Output the lines below exactly, please, from the first line until the line with "(288, 261) = (700, 533): none -> white robot", counting both.

_Given information:_
━━━━
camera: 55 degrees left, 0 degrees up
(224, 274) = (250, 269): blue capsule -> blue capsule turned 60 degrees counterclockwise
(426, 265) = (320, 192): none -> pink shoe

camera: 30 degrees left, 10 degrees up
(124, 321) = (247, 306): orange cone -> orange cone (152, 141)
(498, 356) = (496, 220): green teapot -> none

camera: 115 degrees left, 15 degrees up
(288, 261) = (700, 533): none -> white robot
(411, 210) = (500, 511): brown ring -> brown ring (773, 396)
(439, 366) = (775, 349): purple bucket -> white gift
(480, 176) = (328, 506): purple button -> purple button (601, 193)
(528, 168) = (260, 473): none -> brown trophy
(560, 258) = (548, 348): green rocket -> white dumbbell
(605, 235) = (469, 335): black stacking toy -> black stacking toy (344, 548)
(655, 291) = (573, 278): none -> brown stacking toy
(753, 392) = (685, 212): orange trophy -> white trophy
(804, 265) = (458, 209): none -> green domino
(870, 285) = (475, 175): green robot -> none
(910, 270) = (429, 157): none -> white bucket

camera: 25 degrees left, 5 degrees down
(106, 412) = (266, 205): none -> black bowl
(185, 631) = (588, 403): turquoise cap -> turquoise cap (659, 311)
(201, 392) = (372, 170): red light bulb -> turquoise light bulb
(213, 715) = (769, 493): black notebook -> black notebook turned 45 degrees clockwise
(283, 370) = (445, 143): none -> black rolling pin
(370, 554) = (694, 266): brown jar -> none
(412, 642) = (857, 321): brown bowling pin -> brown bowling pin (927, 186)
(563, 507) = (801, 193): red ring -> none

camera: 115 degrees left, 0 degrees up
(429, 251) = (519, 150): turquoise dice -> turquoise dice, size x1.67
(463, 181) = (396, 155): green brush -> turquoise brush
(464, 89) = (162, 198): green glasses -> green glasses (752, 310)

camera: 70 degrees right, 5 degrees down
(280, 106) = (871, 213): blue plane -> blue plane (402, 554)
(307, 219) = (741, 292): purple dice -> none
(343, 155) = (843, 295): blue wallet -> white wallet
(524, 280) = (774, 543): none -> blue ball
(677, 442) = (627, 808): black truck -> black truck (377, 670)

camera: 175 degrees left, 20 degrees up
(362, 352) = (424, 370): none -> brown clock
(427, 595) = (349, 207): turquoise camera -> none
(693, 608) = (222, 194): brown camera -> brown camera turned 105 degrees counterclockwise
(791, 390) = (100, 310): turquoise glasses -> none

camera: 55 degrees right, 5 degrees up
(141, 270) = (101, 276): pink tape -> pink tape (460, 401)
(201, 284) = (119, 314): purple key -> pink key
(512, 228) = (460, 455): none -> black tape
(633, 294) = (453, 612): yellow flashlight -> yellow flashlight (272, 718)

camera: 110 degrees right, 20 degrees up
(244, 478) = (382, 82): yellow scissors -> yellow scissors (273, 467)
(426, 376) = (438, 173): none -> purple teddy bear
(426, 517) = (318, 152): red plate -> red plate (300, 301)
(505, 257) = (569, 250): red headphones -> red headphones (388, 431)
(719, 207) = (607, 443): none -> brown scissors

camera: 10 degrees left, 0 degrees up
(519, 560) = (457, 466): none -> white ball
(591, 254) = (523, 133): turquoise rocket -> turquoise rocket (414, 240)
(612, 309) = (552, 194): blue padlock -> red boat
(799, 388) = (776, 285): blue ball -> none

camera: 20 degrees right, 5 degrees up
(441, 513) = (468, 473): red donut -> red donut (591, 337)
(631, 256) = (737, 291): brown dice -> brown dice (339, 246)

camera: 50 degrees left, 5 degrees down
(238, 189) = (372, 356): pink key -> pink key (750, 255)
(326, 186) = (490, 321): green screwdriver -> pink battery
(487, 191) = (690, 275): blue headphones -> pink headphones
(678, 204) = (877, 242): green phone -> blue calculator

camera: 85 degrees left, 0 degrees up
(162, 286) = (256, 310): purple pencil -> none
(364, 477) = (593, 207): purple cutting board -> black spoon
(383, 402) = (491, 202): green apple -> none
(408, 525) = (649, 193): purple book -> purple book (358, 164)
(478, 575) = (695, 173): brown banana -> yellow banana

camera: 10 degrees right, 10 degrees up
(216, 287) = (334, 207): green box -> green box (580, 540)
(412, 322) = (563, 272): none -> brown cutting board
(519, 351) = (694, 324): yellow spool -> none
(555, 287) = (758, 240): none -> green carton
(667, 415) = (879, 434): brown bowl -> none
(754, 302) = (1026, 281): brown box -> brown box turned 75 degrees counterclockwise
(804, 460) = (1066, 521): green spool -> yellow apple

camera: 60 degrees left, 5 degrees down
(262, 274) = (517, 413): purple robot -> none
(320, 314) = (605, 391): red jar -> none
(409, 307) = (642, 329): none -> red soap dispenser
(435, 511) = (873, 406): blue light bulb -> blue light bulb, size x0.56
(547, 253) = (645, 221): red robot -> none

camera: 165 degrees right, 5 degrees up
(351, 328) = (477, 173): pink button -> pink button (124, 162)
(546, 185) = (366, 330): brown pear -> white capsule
━━━━
_Expected answer:_
camera: 55 degrees left, 0 degrees up
(224, 274) = (250, 269): blue capsule -> blue capsule turned 60 degrees counterclockwise
(426, 265) = (320, 192): none -> pink shoe

camera: 30 degrees left, 10 degrees up
(124, 321) = (247, 306): orange cone -> orange cone (152, 141)
(498, 356) = (496, 220): green teapot -> none

camera: 115 degrees left, 15 degrees up
(288, 261) = (700, 533): none -> white robot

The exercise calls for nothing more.